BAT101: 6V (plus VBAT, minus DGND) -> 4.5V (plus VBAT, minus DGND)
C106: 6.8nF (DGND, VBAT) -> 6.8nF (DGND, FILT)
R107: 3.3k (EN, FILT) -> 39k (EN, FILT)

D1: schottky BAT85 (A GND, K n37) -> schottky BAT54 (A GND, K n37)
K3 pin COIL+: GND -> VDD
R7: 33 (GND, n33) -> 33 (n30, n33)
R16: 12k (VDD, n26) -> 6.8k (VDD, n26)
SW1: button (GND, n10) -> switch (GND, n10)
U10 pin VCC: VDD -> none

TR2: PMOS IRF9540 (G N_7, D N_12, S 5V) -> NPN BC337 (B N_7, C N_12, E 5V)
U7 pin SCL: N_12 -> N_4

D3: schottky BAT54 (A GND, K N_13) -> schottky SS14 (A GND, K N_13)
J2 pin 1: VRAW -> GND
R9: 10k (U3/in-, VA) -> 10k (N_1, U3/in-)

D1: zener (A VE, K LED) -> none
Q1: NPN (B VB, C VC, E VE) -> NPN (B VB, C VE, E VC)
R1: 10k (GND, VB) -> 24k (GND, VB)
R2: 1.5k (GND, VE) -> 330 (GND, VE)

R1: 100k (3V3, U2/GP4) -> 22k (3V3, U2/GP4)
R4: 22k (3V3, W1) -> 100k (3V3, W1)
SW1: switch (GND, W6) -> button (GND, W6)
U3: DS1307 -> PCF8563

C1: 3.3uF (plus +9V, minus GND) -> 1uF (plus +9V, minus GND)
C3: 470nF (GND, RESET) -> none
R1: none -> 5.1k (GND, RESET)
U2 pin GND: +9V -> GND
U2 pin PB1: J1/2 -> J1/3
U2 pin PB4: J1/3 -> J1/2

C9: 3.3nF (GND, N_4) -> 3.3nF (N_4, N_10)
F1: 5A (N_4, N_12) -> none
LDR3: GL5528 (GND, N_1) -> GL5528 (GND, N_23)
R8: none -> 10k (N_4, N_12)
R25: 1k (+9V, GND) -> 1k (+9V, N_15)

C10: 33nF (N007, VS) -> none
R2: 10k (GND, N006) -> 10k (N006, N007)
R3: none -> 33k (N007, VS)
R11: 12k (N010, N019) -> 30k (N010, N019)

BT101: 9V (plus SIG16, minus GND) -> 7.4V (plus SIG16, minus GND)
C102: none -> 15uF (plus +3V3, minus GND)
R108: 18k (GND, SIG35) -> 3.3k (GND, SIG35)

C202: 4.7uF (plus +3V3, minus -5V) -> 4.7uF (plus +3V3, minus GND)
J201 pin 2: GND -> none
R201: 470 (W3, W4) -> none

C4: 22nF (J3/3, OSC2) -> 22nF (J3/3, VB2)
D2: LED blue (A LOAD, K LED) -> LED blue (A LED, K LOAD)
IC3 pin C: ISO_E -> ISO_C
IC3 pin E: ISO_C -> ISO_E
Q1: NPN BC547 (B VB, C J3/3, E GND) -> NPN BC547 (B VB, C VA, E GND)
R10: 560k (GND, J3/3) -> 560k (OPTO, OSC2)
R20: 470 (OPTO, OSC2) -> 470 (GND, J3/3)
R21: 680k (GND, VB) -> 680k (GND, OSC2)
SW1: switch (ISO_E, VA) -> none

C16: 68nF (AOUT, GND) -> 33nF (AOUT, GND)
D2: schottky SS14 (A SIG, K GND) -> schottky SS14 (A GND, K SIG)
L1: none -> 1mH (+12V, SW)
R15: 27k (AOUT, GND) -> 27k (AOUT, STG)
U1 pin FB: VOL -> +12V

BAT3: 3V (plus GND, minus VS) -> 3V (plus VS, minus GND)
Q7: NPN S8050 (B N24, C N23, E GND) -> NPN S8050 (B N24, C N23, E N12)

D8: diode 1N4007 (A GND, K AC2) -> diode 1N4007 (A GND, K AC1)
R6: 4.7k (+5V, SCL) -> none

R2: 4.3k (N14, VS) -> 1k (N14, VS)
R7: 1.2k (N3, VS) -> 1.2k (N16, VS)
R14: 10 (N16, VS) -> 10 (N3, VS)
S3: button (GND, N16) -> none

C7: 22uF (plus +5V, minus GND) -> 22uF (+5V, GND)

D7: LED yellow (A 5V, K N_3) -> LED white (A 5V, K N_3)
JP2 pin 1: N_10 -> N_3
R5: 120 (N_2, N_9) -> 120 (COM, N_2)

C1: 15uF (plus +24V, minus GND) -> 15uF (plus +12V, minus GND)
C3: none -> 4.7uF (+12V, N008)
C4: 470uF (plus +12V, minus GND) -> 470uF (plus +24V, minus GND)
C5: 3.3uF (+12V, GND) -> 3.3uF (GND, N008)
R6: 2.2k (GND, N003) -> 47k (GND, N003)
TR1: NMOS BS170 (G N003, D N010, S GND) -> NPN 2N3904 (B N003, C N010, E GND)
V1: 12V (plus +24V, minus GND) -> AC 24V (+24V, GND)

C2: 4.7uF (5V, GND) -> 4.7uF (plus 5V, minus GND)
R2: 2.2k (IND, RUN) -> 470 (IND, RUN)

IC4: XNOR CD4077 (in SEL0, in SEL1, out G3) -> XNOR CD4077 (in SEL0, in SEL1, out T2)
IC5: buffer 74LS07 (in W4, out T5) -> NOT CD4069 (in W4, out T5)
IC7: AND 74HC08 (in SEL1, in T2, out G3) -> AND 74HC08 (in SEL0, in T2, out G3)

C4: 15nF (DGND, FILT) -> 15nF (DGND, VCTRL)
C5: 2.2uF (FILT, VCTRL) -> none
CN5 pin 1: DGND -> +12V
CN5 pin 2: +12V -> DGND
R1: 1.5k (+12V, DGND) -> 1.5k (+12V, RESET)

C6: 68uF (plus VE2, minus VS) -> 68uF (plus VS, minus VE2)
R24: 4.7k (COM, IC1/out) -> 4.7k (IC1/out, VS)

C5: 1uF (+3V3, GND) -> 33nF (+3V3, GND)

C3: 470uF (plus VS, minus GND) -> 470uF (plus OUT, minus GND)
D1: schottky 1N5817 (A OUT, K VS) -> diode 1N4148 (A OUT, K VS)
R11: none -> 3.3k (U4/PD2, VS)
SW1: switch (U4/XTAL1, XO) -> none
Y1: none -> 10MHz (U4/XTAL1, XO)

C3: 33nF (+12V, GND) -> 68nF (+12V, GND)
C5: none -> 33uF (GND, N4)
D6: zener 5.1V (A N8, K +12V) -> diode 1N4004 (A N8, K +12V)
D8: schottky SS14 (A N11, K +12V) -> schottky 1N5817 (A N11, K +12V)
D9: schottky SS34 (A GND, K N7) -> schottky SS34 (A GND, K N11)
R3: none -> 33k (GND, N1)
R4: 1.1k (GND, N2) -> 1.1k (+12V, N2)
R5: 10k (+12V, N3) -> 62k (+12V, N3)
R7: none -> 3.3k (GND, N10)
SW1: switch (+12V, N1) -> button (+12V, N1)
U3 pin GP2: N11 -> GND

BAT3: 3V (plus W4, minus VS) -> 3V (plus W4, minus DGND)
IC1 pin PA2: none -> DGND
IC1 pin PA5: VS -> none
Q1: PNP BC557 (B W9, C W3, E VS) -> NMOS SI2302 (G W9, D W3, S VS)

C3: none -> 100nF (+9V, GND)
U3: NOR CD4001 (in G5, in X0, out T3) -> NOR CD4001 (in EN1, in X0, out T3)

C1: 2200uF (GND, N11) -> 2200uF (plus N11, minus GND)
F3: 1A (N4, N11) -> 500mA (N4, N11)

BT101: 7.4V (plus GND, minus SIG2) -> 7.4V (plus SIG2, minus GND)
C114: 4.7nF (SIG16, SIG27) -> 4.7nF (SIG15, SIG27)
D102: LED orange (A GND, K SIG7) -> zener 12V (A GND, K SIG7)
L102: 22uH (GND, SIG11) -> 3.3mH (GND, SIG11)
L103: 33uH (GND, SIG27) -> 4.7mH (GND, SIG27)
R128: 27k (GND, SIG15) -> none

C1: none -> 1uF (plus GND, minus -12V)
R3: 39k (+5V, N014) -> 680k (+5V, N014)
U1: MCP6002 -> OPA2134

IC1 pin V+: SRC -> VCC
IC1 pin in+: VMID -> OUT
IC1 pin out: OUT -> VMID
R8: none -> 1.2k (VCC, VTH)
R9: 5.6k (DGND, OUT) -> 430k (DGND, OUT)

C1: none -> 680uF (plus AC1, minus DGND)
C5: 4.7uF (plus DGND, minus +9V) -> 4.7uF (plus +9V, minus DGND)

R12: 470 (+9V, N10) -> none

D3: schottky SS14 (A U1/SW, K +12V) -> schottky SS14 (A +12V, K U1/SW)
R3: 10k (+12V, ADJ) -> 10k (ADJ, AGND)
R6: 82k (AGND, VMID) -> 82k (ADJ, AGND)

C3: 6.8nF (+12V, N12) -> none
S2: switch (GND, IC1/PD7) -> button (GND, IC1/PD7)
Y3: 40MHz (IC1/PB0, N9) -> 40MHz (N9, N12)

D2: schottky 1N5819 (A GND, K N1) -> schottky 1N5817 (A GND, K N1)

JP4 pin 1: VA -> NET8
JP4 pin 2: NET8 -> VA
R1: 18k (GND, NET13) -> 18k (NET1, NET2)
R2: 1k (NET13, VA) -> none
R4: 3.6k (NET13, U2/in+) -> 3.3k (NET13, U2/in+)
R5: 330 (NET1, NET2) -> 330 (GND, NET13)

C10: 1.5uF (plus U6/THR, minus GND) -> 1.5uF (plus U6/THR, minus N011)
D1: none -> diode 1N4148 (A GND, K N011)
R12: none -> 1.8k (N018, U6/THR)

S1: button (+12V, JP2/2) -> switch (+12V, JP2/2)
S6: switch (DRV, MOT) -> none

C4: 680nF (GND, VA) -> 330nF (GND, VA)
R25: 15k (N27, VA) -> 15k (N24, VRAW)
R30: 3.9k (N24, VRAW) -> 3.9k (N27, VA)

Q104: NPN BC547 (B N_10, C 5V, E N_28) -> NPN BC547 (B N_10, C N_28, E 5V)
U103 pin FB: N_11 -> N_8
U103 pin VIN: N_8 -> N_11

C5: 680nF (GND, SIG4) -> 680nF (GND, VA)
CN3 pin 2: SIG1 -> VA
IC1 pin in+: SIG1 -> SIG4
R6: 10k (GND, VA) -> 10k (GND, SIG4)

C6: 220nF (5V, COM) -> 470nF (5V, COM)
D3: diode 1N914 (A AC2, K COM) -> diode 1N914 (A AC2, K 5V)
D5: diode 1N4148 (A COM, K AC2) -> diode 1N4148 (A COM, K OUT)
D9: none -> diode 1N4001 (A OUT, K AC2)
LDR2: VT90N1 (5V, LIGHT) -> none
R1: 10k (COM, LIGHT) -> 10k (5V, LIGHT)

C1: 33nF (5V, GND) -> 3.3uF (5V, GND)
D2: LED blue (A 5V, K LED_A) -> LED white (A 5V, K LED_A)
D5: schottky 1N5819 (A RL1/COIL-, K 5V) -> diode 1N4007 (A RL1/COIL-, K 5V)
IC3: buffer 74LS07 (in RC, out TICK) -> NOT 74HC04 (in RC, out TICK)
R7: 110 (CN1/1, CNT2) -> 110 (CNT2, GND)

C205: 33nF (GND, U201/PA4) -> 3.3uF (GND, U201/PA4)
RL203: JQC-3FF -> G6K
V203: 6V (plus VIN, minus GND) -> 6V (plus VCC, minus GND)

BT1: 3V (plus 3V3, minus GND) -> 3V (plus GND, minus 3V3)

_ _ _ _ _ _ _

◆ HOW TO COMPLETE THIS TASK ◆
Copy all lines from the material that hold "diode".

◆ WRITTEN ANSWER ◆
D8: diode 1N4007 (A GND, K AC2) -> diode 1N4007 (A GND, K AC1)
D1: schottky 1N5817 (A OUT, K VS) -> diode 1N4148 (A OUT, K VS)
D6: zener 5.1V (A N8, K +12V) -> diode 1N4004 (A N8, K +12V)
D1: none -> diode 1N4148 (A GND, K N011)
D3: diode 1N914 (A AC2, K COM) -> diode 1N914 (A AC2, K 5V)
D5: diode 1N4148 (A COM, K AC2) -> diode 1N4148 (A COM, K OUT)
D9: none -> diode 1N4001 (A OUT, K AC2)
D5: schottky 1N5819 (A RL1/COIL-, K 5V) -> diode 1N4007 (A RL1/COIL-, K 5V)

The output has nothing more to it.